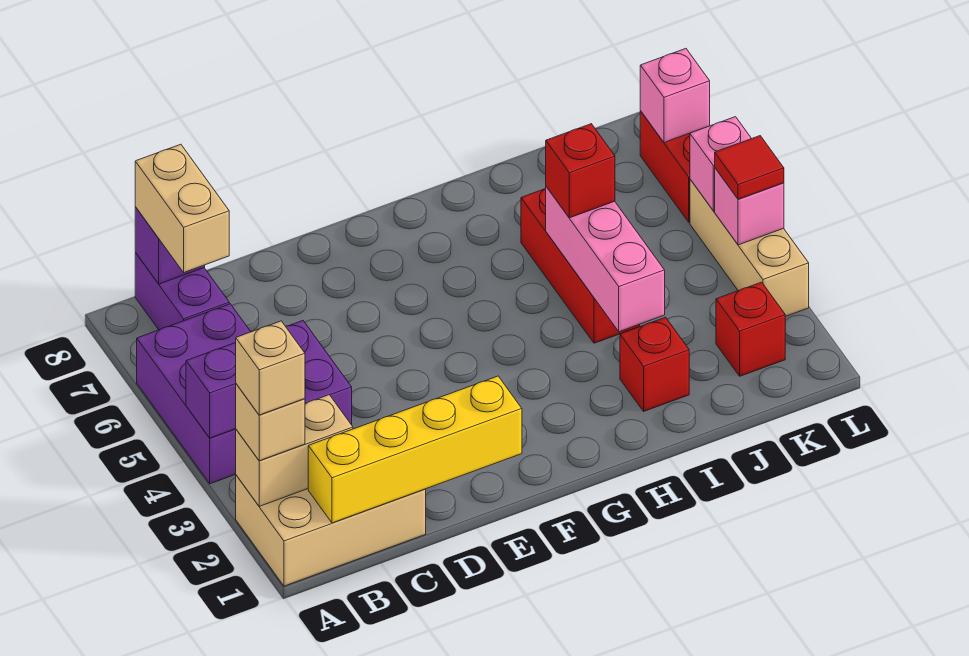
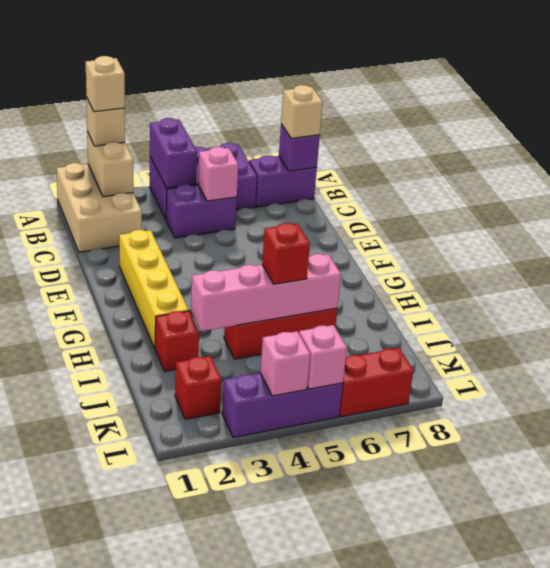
yellow brick B1:E1 level 2 -> yellow brick E2:H2 level 1
tan brick B7:B8 level 3 -> tan brick B8 level 3
pink brick I3:I5 level 2 -> pink brick I3:I6 level 2
tan brick L3:L5 level 1 -> purple brick L3:L5 level 1
red tile L4 level 3 -> none
pink brick L7 level 2 -> pink brick C5 level 2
····················
What you need to do: For this exercise, retype the listing above word for word and omit the pictures.

Result for this exercise:
yellow brick B1:E1 level 2 -> yellow brick E2:H2 level 1
tan brick B7:B8 level 3 -> tan brick B8 level 3
pink brick I3:I5 level 2 -> pink brick I3:I6 level 2
tan brick L3:L5 level 1 -> purple brick L3:L5 level 1
red tile L4 level 3 -> none
pink brick L7 level 2 -> pink brick C5 level 2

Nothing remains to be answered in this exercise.